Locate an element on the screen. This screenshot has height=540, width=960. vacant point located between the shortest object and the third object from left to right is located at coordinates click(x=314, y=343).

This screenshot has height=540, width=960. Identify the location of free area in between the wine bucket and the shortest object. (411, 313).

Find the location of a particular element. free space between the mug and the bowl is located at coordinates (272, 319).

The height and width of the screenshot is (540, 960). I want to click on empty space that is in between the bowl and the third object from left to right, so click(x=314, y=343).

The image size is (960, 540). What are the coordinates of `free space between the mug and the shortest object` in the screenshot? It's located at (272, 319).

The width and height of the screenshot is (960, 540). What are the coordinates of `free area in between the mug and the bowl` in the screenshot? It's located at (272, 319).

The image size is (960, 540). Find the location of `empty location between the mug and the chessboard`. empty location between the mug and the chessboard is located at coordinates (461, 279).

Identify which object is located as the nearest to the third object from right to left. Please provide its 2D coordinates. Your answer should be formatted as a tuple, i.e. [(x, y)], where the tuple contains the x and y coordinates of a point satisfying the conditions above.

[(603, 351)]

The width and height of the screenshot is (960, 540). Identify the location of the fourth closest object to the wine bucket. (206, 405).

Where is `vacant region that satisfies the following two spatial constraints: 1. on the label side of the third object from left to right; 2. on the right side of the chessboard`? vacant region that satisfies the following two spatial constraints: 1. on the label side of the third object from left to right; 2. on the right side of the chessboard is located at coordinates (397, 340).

────────

◆ Stated exercise:
Extract each of the rows above and reproduce every line verbatim, keeping the original order.

◆ Solution to this task:
Locate an element on the screen. This screenshot has height=540, width=960. vacant point located between the shortest object and the third object from left to right is located at coordinates click(x=314, y=343).

This screenshot has height=540, width=960. Identify the location of free area in between the wine bucket and the shortest object. (411, 313).

Find the location of a particular element. free space between the mug and the bowl is located at coordinates (272, 319).

The height and width of the screenshot is (540, 960). I want to click on empty space that is in between the bowl and the third object from left to right, so click(x=314, y=343).

The image size is (960, 540). What are the coordinates of `free space between the mug and the shortest object` in the screenshot? It's located at (272, 319).

The width and height of the screenshot is (960, 540). What are the coordinates of `free area in between the mug and the bowl` in the screenshot? It's located at (272, 319).

The image size is (960, 540). Find the location of `empty location between the mug and the chessboard`. empty location between the mug and the chessboard is located at coordinates (461, 279).

Identify which object is located as the nearest to the third object from right to left. Please provide its 2D coordinates. Your answer should be formatted as a tuple, i.e. [(x, y)], where the tuple contains the x and y coordinates of a point satisfying the conditions above.

[(603, 351)]

The width and height of the screenshot is (960, 540). Identify the location of the fourth closest object to the wine bucket. (206, 405).

Where is `vacant region that satisfies the following two spatial constraints: 1. on the label side of the third object from left to right; 2. on the right side of the chessboard`? vacant region that satisfies the following two spatial constraints: 1. on the label side of the third object from left to right; 2. on the right side of the chessboard is located at coordinates (397, 340).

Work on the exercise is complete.